In the data below, the answer is the run of lines from the line containing "gray ellipse: (53, 73) -> (125, 136), moved" through the line containing "orange circle: (919, 513)", both included; print it exactly and nothing else.

======== Data supplied ========

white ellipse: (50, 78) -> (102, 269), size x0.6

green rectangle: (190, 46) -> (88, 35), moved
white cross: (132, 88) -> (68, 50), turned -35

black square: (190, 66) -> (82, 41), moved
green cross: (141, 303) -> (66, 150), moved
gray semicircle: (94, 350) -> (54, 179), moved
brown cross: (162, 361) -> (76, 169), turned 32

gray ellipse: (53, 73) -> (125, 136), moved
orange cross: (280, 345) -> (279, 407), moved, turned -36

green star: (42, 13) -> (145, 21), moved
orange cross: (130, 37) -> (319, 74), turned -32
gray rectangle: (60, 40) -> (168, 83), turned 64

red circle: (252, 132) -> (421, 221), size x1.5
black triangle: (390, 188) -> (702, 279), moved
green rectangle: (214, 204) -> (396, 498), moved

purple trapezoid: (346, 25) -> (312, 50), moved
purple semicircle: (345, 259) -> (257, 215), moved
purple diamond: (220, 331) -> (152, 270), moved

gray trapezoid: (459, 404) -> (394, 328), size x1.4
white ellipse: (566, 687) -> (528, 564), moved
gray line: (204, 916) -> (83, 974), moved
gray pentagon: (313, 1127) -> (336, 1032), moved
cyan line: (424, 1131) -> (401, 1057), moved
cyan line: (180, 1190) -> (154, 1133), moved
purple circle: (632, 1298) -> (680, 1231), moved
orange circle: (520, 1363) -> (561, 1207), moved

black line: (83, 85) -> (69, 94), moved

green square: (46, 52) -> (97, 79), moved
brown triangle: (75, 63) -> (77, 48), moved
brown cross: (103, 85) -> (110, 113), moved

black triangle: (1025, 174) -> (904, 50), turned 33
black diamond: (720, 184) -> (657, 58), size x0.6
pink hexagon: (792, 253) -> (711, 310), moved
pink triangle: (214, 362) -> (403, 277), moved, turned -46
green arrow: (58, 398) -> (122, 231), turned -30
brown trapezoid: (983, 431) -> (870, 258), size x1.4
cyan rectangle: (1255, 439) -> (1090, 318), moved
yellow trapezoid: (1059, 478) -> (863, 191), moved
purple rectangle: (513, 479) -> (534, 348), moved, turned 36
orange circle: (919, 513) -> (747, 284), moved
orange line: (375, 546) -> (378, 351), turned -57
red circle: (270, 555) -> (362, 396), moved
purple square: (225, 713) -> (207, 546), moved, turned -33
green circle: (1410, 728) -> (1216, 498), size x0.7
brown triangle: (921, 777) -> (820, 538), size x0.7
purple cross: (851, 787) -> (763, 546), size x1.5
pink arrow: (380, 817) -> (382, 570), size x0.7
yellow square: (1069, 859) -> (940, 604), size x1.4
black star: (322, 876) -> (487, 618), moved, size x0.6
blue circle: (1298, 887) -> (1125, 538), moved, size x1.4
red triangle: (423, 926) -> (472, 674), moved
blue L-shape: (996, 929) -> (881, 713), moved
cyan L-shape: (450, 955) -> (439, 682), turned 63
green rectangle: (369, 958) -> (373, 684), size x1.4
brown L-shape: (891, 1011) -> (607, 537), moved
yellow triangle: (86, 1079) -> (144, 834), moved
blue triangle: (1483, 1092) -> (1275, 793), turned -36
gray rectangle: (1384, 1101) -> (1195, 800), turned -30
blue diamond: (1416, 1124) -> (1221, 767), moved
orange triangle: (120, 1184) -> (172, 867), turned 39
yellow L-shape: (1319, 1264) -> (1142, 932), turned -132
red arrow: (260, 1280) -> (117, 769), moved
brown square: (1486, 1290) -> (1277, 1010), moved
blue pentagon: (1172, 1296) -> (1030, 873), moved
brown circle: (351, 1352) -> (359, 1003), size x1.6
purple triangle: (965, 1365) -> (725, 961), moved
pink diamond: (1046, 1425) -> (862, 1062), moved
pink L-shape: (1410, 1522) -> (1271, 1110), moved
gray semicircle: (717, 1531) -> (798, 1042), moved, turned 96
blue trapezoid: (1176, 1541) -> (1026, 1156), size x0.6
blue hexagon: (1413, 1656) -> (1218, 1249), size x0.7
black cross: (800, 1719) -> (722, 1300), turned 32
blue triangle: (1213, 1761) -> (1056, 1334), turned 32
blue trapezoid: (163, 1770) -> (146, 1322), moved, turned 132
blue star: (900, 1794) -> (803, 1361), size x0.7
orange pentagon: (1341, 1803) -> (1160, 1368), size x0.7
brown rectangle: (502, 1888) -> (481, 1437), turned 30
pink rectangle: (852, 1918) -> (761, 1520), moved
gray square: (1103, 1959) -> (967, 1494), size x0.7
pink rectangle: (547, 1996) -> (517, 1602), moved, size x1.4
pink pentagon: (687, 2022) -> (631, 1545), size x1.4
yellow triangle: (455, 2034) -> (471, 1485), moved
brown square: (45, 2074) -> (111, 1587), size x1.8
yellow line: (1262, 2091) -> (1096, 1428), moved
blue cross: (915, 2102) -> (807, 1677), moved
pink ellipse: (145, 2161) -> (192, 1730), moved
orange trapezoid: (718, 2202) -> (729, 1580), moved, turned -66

========

**Output for this exercise**
gray ellipse: (53, 73) -> (125, 136), moved
orange cross: (280, 345) -> (279, 407), moved, turned -36

green star: (42, 13) -> (145, 21), moved
orange cross: (130, 37) -> (319, 74), turned -32
gray rectangle: (60, 40) -> (168, 83), turned 64

red circle: (252, 132) -> (421, 221), size x1.5
black triangle: (390, 188) -> (702, 279), moved
green rectangle: (214, 204) -> (396, 498), moved

purple trapezoid: (346, 25) -> (312, 50), moved
purple semicircle: (345, 259) -> (257, 215), moved
purple diamond: (220, 331) -> (152, 270), moved

gray trapezoid: (459, 404) -> (394, 328), size x1.4
white ellipse: (566, 687) -> (528, 564), moved
gray line: (204, 916) -> (83, 974), moved
gray pentagon: (313, 1127) -> (336, 1032), moved
cyan line: (424, 1131) -> (401, 1057), moved
cyan line: (180, 1190) -> (154, 1133), moved
purple circle: (632, 1298) -> (680, 1231), moved
orange circle: (520, 1363) -> (561, 1207), moved

black line: (83, 85) -> (69, 94), moved

green square: (46, 52) -> (97, 79), moved
brown triangle: (75, 63) -> (77, 48), moved
brown cross: (103, 85) -> (110, 113), moved

black triangle: (1025, 174) -> (904, 50), turned 33
black diamond: (720, 184) -> (657, 58), size x0.6
pink hexagon: (792, 253) -> (711, 310), moved
pink triangle: (214, 362) -> (403, 277), moved, turned -46
green arrow: (58, 398) -> (122, 231), turned -30
brown trapezoid: (983, 431) -> (870, 258), size x1.4
cyan rectangle: (1255, 439) -> (1090, 318), moved
yellow trapezoid: (1059, 478) -> (863, 191), moved
purple rectangle: (513, 479) -> (534, 348), moved, turned 36
orange circle: (919, 513) -> (747, 284), moved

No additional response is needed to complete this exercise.